BEGIN Records shown
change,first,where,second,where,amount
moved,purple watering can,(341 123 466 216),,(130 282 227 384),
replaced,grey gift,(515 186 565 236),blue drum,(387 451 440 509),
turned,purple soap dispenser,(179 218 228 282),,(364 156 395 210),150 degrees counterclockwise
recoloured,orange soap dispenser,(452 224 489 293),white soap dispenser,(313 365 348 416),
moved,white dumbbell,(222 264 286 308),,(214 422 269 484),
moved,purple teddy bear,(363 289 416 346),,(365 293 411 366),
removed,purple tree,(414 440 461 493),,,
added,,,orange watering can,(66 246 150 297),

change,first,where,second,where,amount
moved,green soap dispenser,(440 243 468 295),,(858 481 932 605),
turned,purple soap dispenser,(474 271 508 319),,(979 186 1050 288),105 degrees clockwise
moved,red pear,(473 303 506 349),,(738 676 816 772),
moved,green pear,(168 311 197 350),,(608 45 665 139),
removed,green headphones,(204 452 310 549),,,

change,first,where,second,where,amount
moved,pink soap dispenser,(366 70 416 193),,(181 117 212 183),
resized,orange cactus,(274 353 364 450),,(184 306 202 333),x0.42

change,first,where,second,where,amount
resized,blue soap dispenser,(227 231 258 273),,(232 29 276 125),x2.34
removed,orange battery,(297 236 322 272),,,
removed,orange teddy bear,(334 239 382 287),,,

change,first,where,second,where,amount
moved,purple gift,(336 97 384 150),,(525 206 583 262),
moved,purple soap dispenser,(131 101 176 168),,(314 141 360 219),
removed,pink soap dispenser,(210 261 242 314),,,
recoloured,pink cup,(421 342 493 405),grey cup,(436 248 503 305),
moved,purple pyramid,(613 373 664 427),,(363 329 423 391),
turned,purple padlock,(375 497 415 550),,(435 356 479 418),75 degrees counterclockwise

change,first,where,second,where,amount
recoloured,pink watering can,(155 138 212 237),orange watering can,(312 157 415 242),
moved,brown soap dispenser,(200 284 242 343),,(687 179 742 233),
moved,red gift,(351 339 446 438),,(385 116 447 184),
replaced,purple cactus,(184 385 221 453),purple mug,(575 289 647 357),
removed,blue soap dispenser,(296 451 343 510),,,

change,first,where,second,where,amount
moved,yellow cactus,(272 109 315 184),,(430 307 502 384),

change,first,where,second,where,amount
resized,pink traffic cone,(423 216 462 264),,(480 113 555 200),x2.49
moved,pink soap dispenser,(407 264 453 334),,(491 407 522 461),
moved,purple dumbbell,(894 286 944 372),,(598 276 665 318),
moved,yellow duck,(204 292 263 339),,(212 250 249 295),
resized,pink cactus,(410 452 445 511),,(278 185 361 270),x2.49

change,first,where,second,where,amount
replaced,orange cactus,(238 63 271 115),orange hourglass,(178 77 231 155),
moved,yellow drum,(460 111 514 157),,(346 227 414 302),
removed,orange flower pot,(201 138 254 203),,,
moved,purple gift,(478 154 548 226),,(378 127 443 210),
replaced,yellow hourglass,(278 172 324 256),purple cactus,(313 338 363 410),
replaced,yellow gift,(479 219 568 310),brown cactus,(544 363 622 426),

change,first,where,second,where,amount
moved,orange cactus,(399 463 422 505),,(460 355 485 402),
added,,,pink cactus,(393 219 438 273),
END Records shown
* Brief:
Print the entries exactly.

* Solution:
change,first,where,second,where,amount
moved,purple watering can,(341 123 466 216),,(130 282 227 384),
replaced,grey gift,(515 186 565 236),blue drum,(387 451 440 509),
turned,purple soap dispenser,(179 218 228 282),,(364 156 395 210),150 degrees counterclockwise
recoloured,orange soap dispenser,(452 224 489 293),white soap dispenser,(313 365 348 416),
moved,white dumbbell,(222 264 286 308),,(214 422 269 484),
moved,purple teddy bear,(363 289 416 346),,(365 293 411 366),
removed,purple tree,(414 440 461 493),,,
added,,,orange watering can,(66 246 150 297),

change,first,where,second,where,amount
moved,green soap dispenser,(440 243 468 295),,(858 481 932 605),
turned,purple soap dispenser,(474 271 508 319),,(979 186 1050 288),105 degrees clockwise
moved,red pear,(473 303 506 349),,(738 676 816 772),
moved,green pear,(168 311 197 350),,(608 45 665 139),
removed,green headphones,(204 452 310 549),,,

change,first,where,second,where,amount
moved,pink soap dispenser,(366 70 416 193),,(181 117 212 183),
resized,orange cactus,(274 353 364 450),,(184 306 202 333),x0.42

change,first,where,second,where,amount
resized,blue soap dispenser,(227 231 258 273),,(232 29 276 125),x2.34
removed,orange battery,(297 236 322 272),,,
removed,orange teddy bear,(334 239 382 287),,,

change,first,where,second,where,amount
moved,purple gift,(336 97 384 150),,(525 206 583 262),
moved,purple soap dispenser,(131 101 176 168),,(314 141 360 219),
removed,pink soap dispenser,(210 261 242 314),,,
recoloured,pink cup,(421 342 493 405),grey cup,(436 248 503 305),
moved,purple pyramid,(613 373 664 427),,(363 329 423 391),
turned,purple padlock,(375 497 415 550),,(435 356 479 418),75 degrees counterclockwise

change,first,where,second,where,amount
recoloured,pink watering can,(155 138 212 237),orange watering can,(312 157 415 242),
moved,brown soap dispenser,(200 284 242 343),,(687 179 742 233),
moved,red gift,(351 339 446 438),,(385 116 447 184),
replaced,purple cactus,(184 385 221 453),purple mug,(575 289 647 357),
removed,blue soap dispenser,(296 451 343 510),,,

change,first,where,second,where,amount
moved,yellow cactus,(272 109 315 184),,(430 307 502 384),

change,first,where,second,where,amount
resized,pink traffic cone,(423 216 462 264),,(480 113 555 200),x2.49
moved,pink soap dispenser,(407 264 453 334),,(491 407 522 461),
moved,purple dumbbell,(894 286 944 372),,(598 276 665 318),
moved,yellow duck,(204 292 263 339),,(212 250 249 295),
resized,pink cactus,(410 452 445 511),,(278 185 361 270),x2.49

change,first,where,second,where,amount
replaced,orange cactus,(238 63 271 115),orange hourglass,(178 77 231 155),
moved,yellow drum,(460 111 514 157),,(346 227 414 302),
removed,orange flower pot,(201 138 254 203),,,
moved,purple gift,(478 154 548 226),,(378 127 443 210),
replaced,yellow hourglass,(278 172 324 256),purple cactus,(313 338 363 410),
replaced,yellow gift,(479 219 568 310),brown cactus,(544 363 622 426),

change,first,where,second,where,amount
moved,orange cactus,(399 463 422 505),,(460 355 485 402),
added,,,pink cactus,(393 219 438 273),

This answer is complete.